> [Activity]
Output, exactly as written, the lines below from the one that has "R107: 3.9k (0V, SUM2) -> 22k (0V, SUM2)" through the one that has "Q105: PNP (B"; nothing else, and no pictures.

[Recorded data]

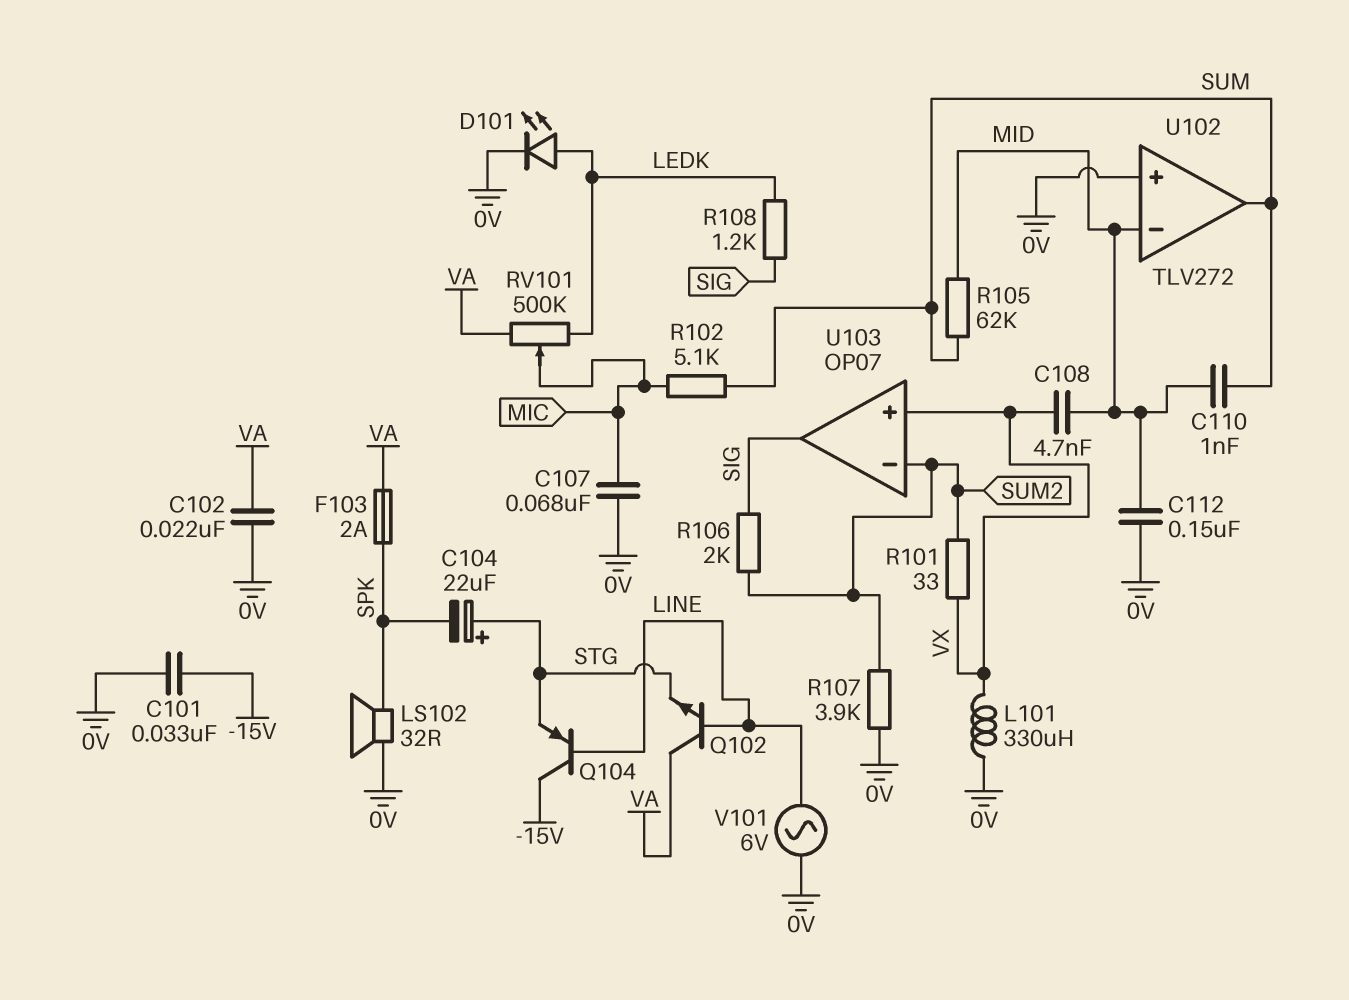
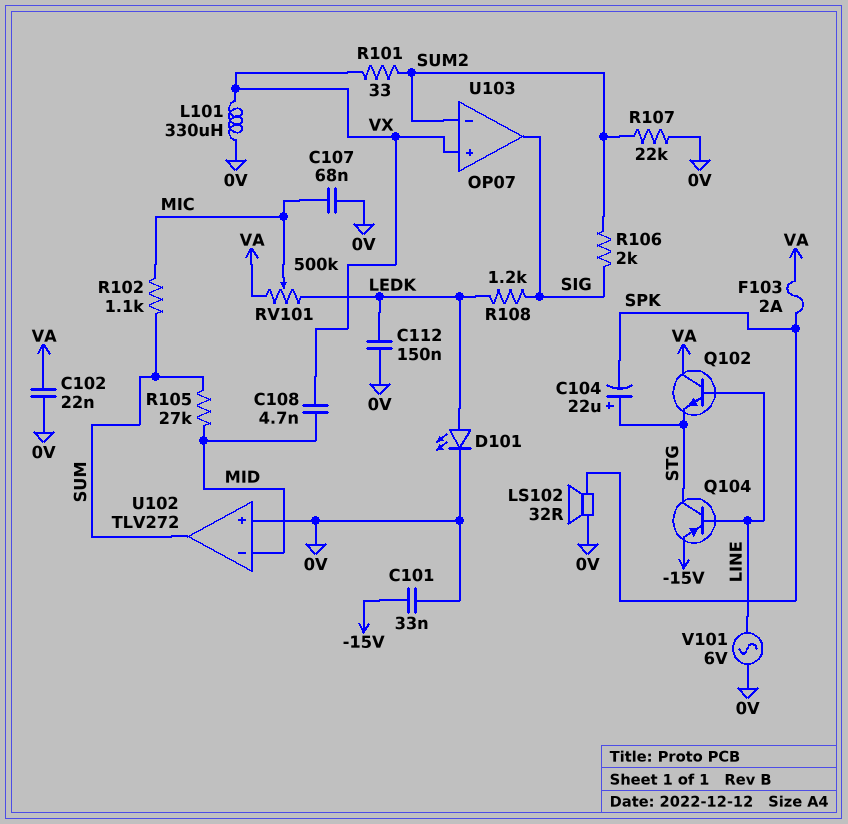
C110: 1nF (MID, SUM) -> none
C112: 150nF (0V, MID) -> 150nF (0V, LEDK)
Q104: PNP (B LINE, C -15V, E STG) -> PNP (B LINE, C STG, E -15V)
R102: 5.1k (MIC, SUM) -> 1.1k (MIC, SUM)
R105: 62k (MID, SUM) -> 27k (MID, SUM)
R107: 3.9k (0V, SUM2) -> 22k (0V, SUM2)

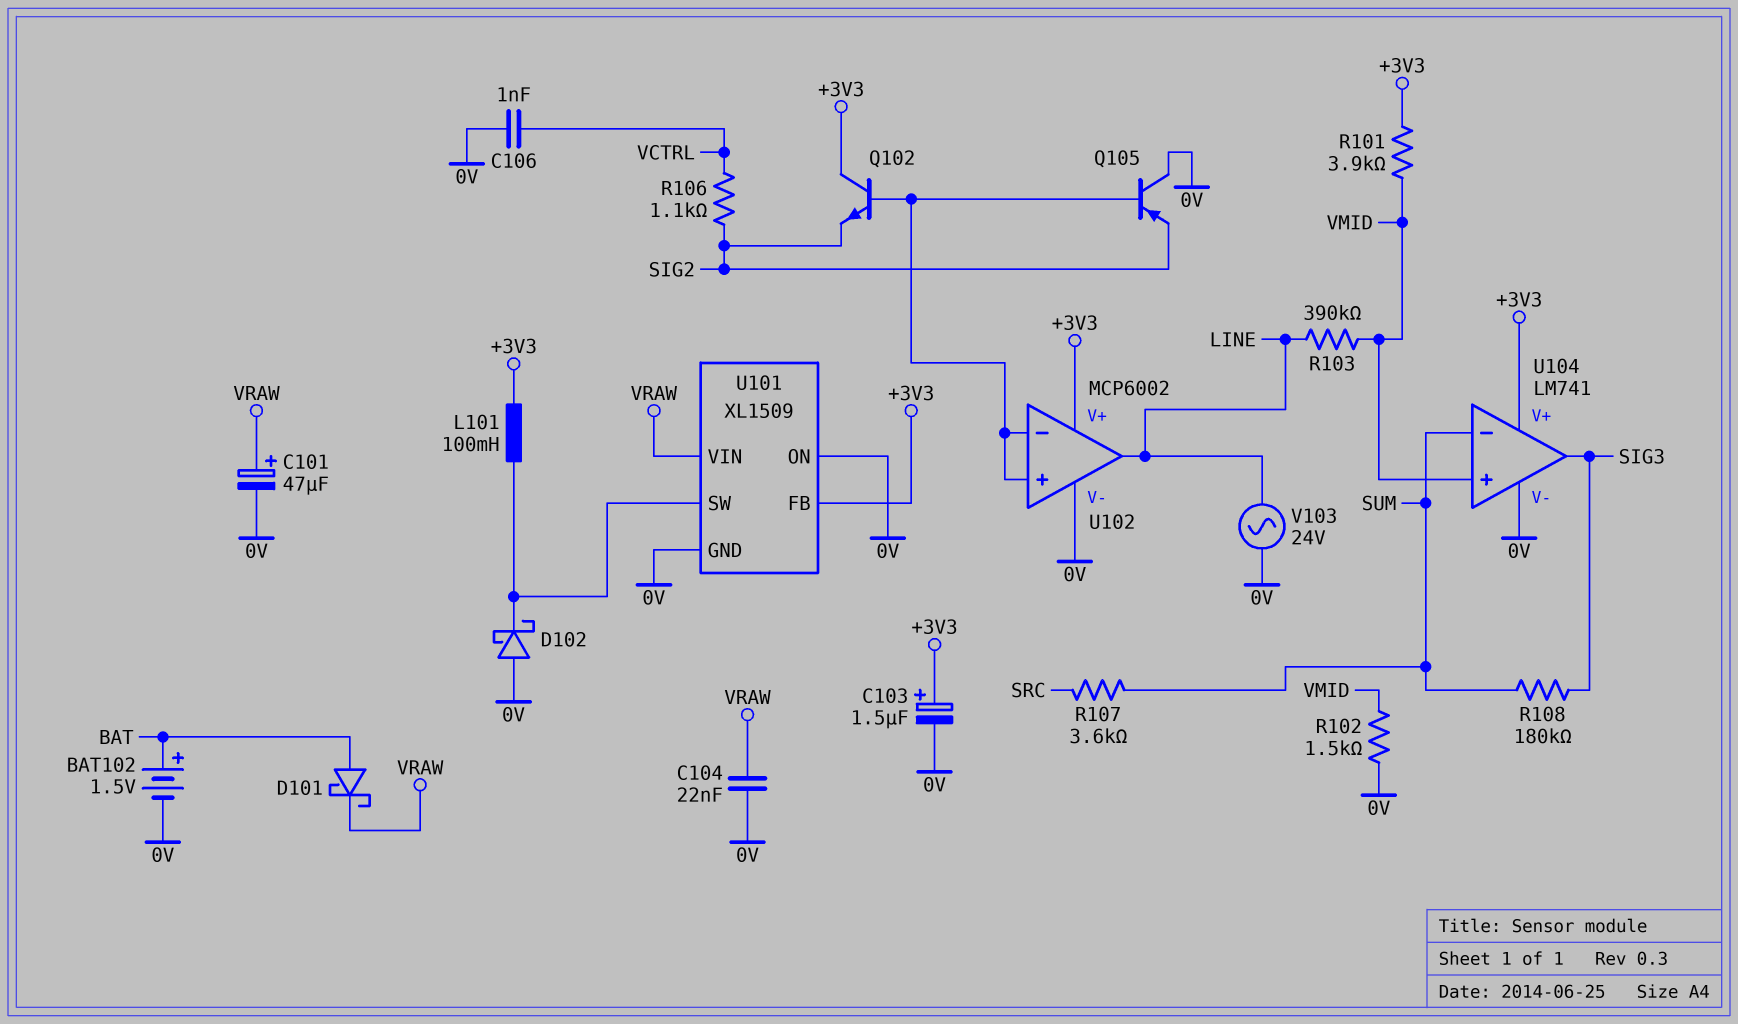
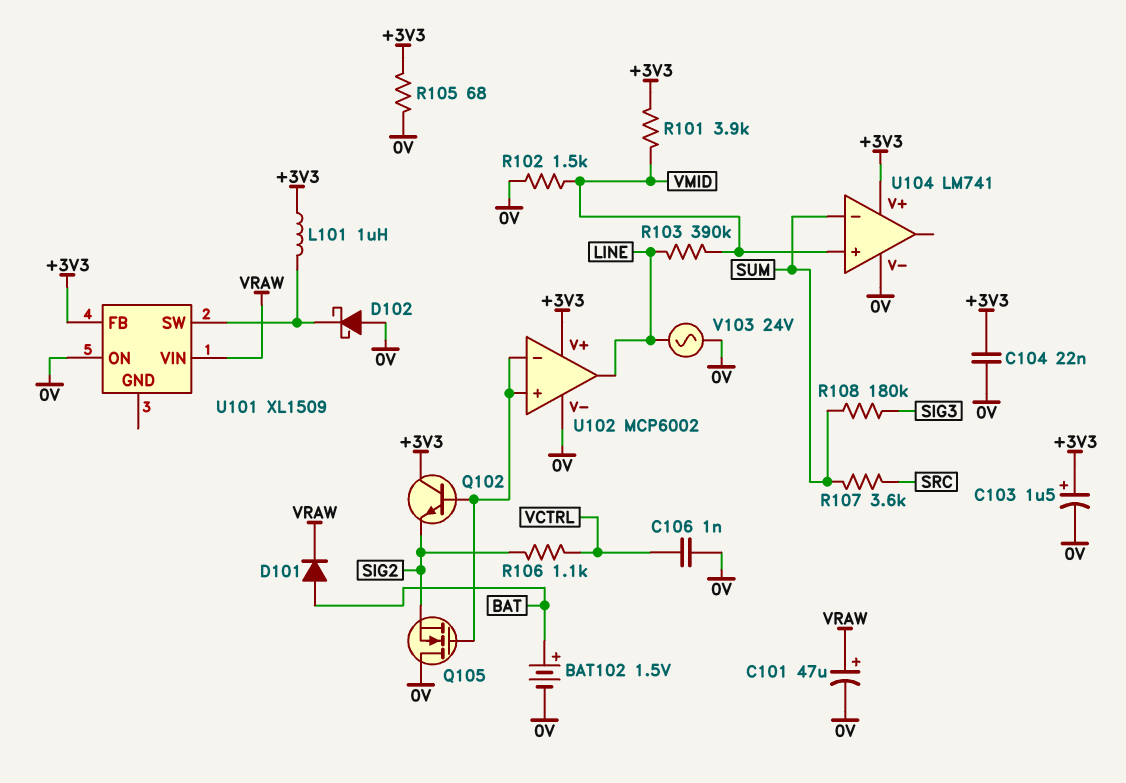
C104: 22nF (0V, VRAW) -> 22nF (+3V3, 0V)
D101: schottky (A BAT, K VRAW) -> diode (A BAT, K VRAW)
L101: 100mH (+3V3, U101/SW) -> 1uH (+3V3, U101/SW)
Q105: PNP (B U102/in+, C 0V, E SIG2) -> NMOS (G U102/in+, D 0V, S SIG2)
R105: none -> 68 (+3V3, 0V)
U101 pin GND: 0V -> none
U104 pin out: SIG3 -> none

> [Result]
R107: 3.9k (0V, SUM2) -> 22k (0V, SUM2)

C104: 22nF (0V, VRAW) -> 22nF (+3V3, 0V)
D101: schottky (A BAT, K VRAW) -> diode (A BAT, K VRAW)
L101: 100mH (+3V3, U101/SW) -> 1uH (+3V3, U101/SW)
Q105: PNP (B U102/in+, C 0V, E SIG2) -> NMOS (G U102/in+, D 0V, S SIG2)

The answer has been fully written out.